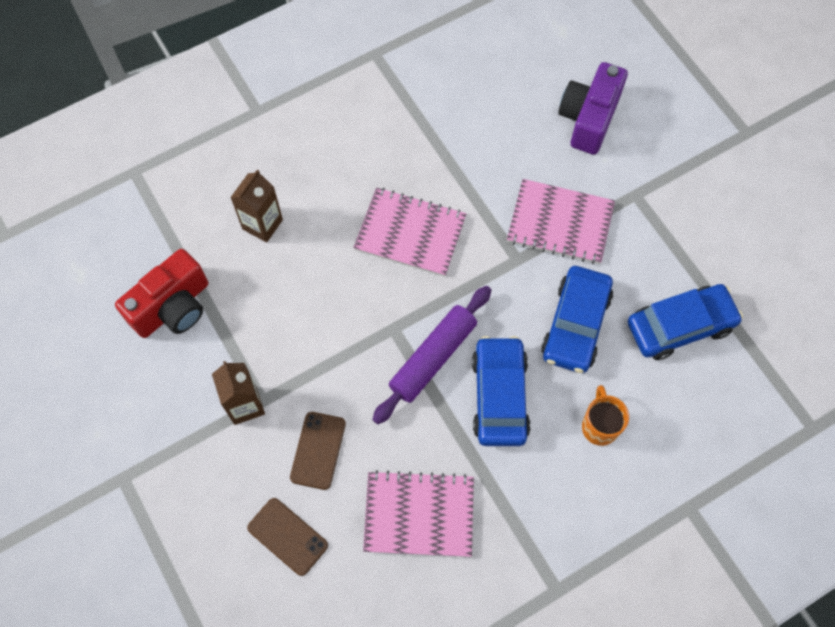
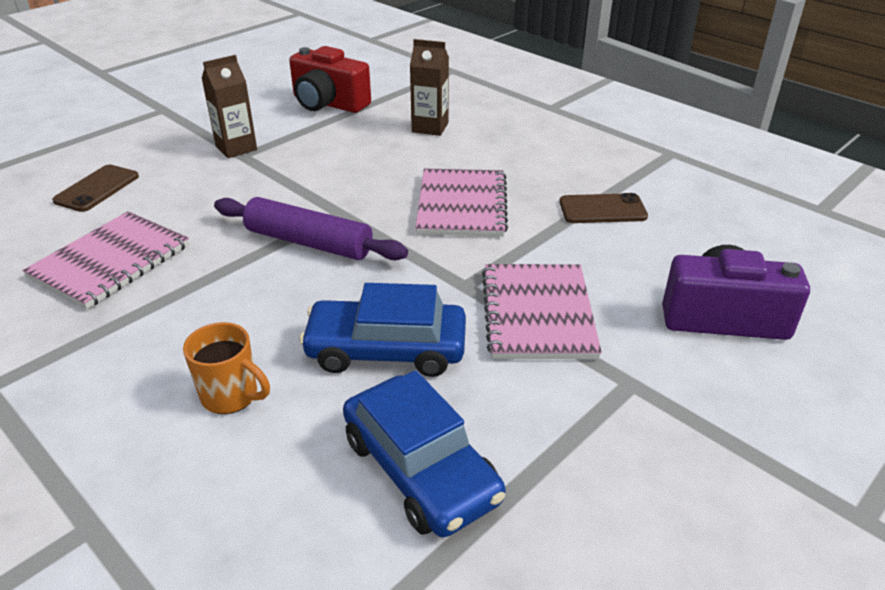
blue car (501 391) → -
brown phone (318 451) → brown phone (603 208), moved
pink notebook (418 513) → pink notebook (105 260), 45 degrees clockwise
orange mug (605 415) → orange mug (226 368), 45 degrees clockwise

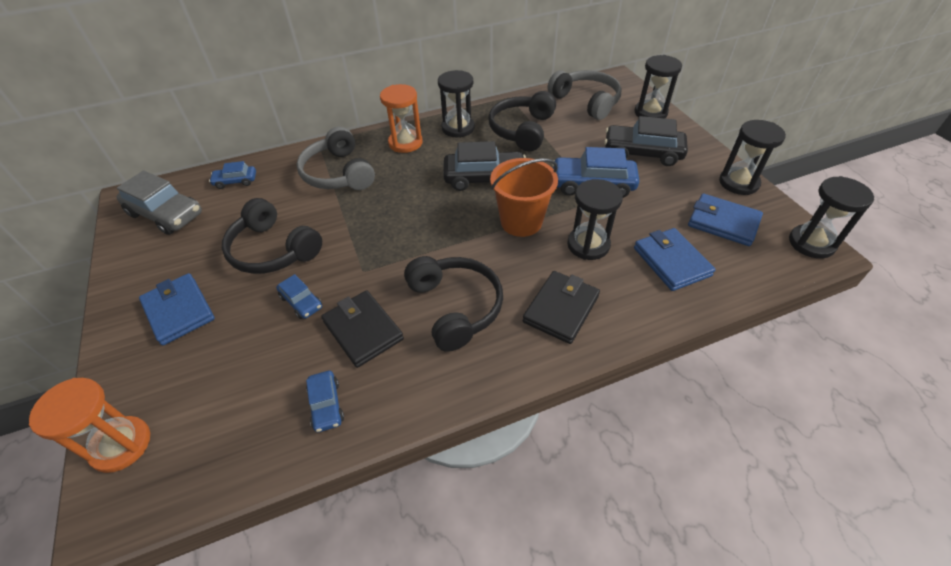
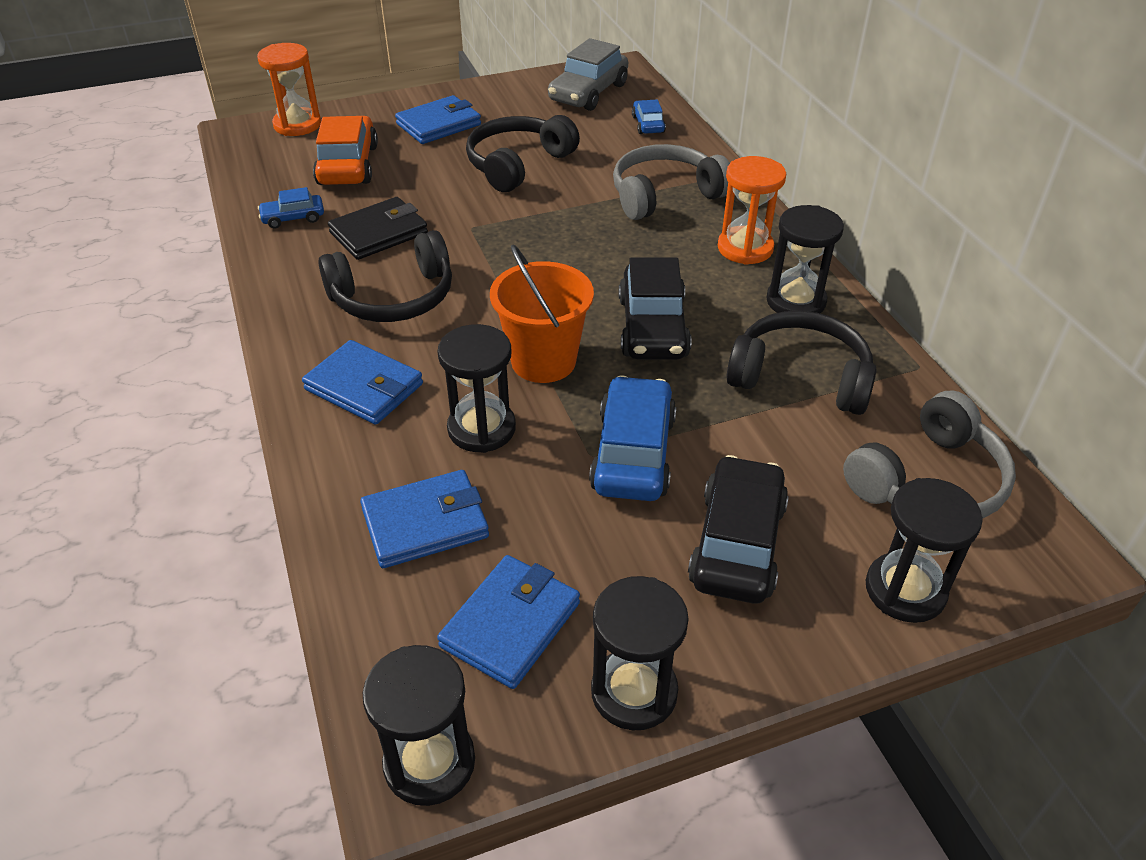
blue car (299 296) → -
- → orange car (345 150)
black wallet (561 307) → blue wallet (362 382)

_ _ _ _ _

Retype everything in the entries above exactly. The pictures are to be omitted.

[EXERCISE OUTPUT]
blue car (501 391) → -
brown phone (318 451) → brown phone (603 208), moved
pink notebook (418 513) → pink notebook (105 260), 45 degrees clockwise
orange mug (605 415) → orange mug (226 368), 45 degrees clockwise

blue car (299 296) → -
- → orange car (345 150)
black wallet (561 307) → blue wallet (362 382)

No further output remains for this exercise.